DATA BLOCK:
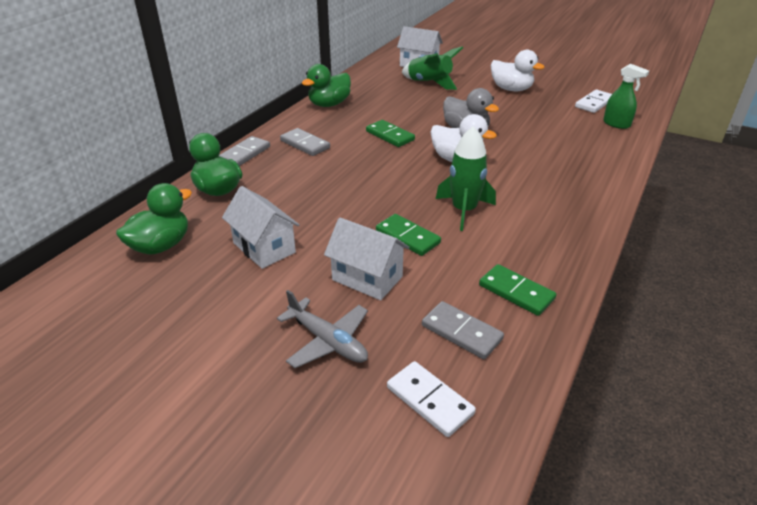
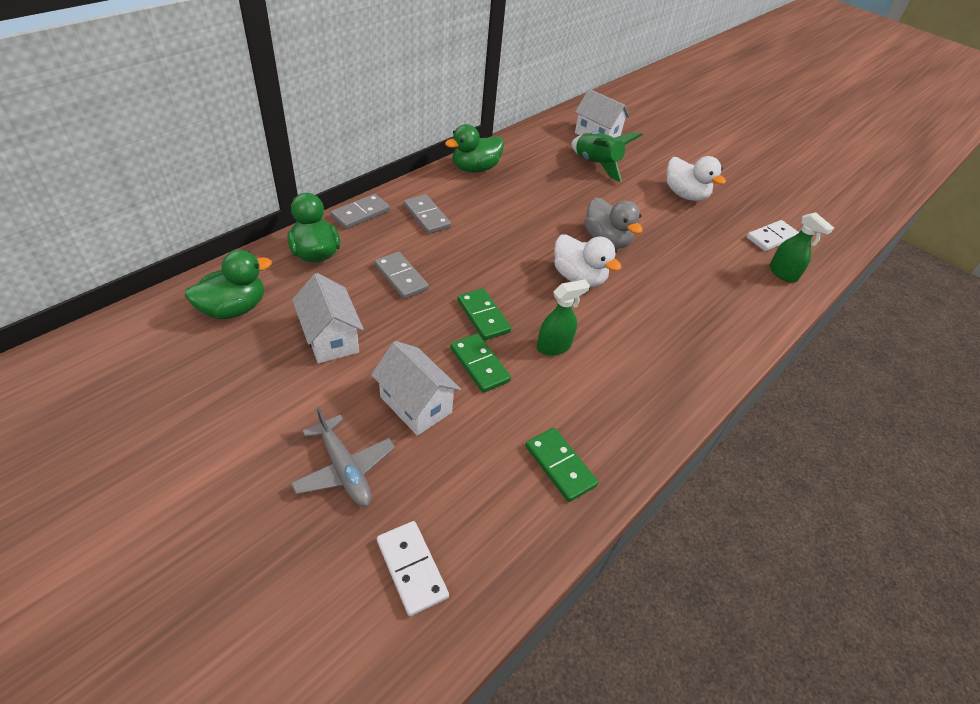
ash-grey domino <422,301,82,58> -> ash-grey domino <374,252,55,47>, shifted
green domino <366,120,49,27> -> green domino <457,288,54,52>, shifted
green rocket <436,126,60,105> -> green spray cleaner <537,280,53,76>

PROBLEM: Count, and answer with the number only: how many lines of the data include the string "shifted"?

EXERCISE ANSWER: 2